SOURCE MATERIAL
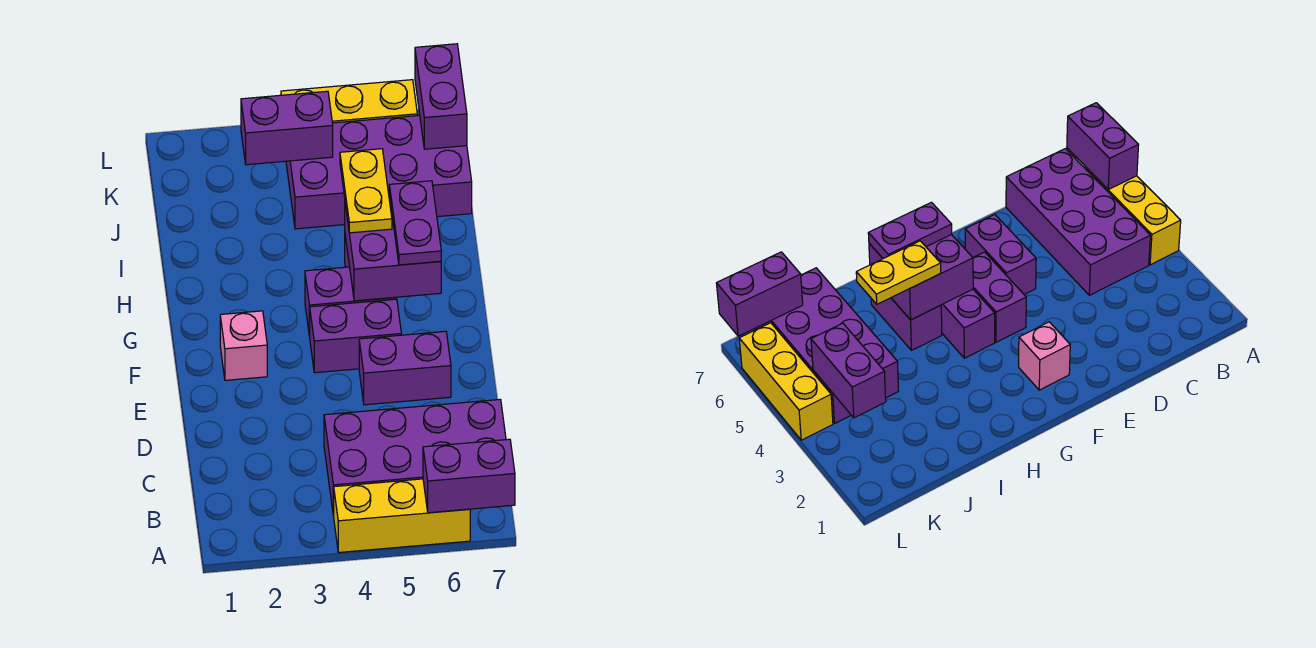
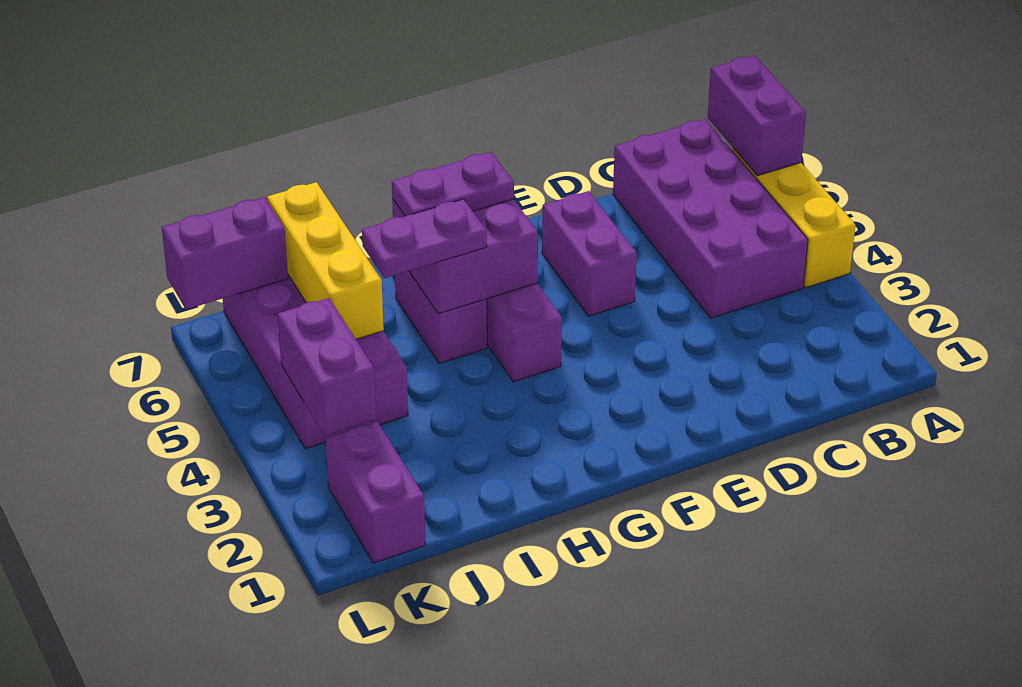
pink brick F2 level 1 -> none
purple brick F4:F5 level 1 -> purple brick K1:K2 level 1
yellow plate H5:I5 level 3 -> purple plate H5:I5 level 3
yellow brick L4:L6 level 1 -> yellow brick J5:J7 level 2

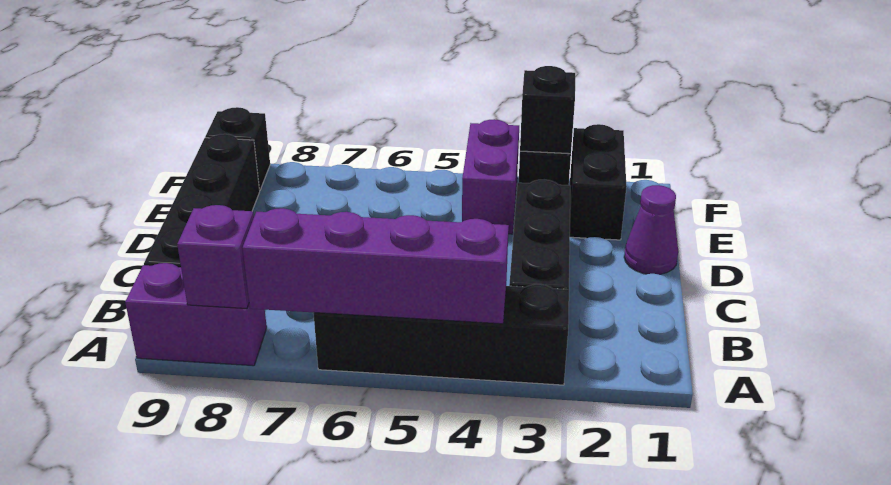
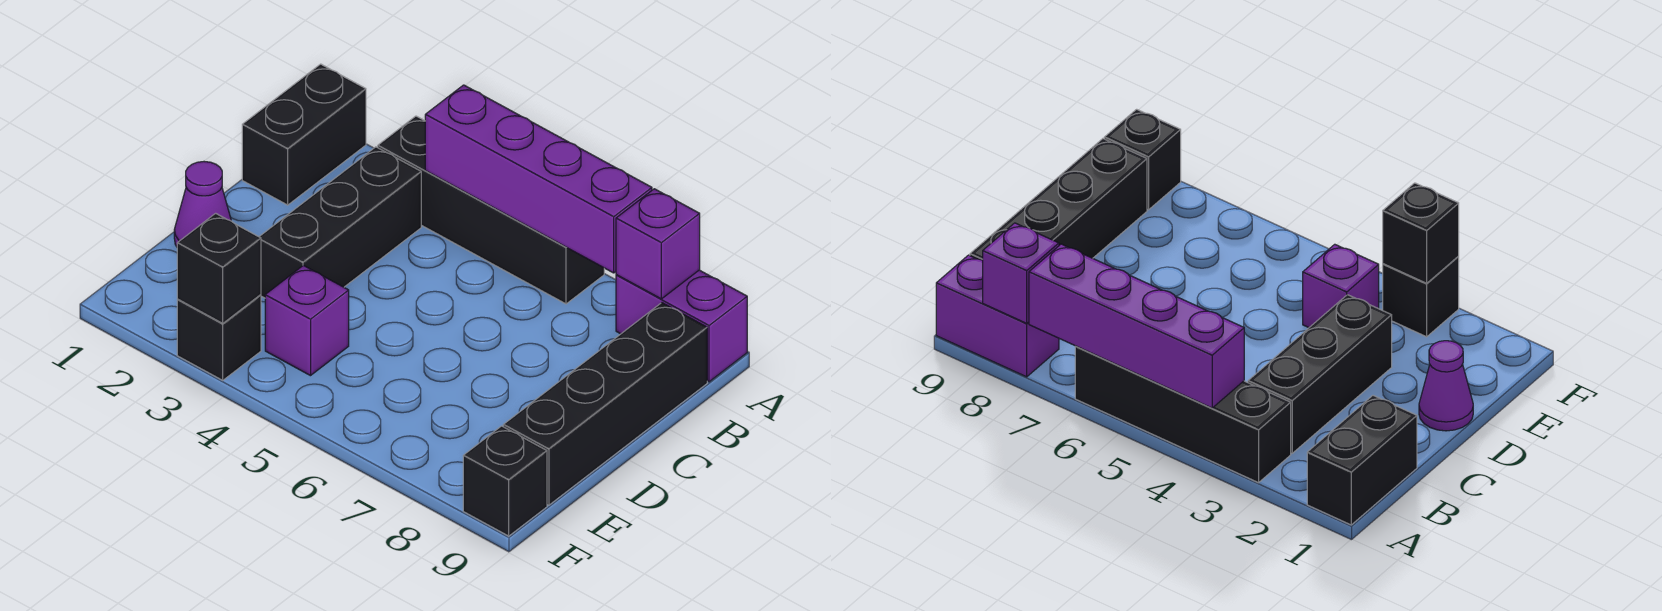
black brick E2:F2 level 1 -> black brick A1:B1 level 1
purple brick E4:F4 level 1 -> purple brick E4 level 1

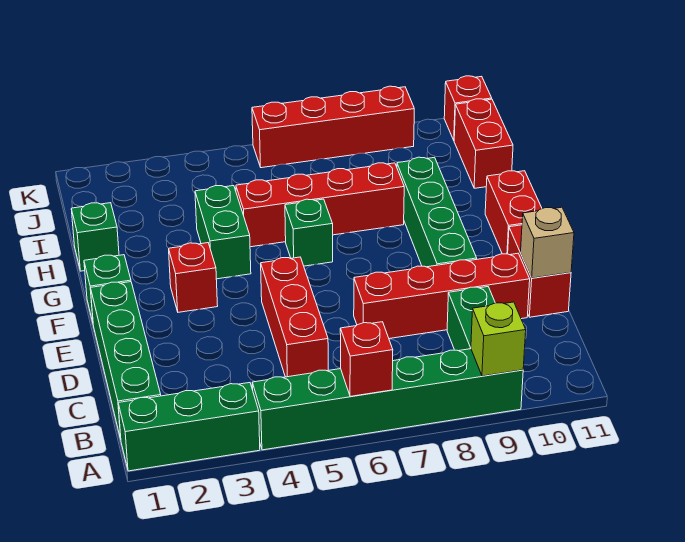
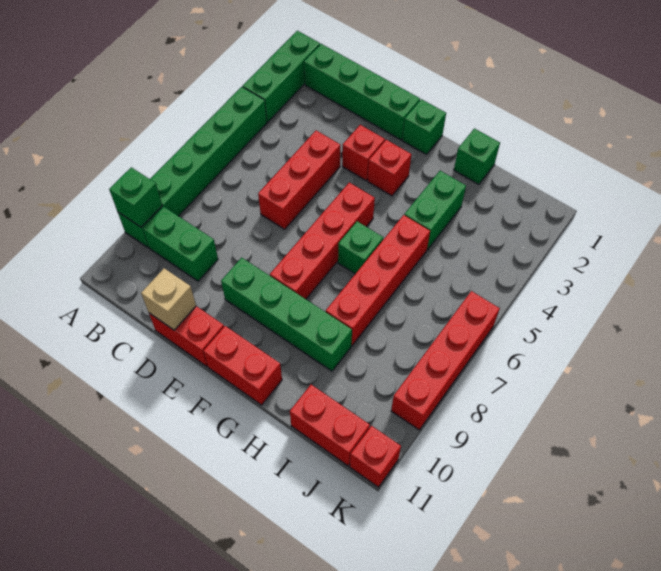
red brick A6 level 2 -> red brick E3 level 1
lime brick A9 level 2 -> green brick A9 level 2
red brick C5:E5 level 1 -> red brick D4:D6 level 1
red brick D7:D10 level 1 -> red brick F5:F8 level 1
green brick G4:H4 level 1 -> green brick H3:H4 level 1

PROBLEM DETAILS
From the line containing "black brick E2:F2" to the final line above, both included, transcribe every line exactly and leave all pictures out.

ANSWER FOR THIS EXERCISE
black brick E2:F2 level 1 -> black brick A1:B1 level 1
purple brick E4:F4 level 1 -> purple brick E4 level 1

red brick A6 level 2 -> red brick E3 level 1
lime brick A9 level 2 -> green brick A9 level 2
red brick C5:E5 level 1 -> red brick D4:D6 level 1
red brick D7:D10 level 1 -> red brick F5:F8 level 1
green brick G4:H4 level 1 -> green brick H3:H4 level 1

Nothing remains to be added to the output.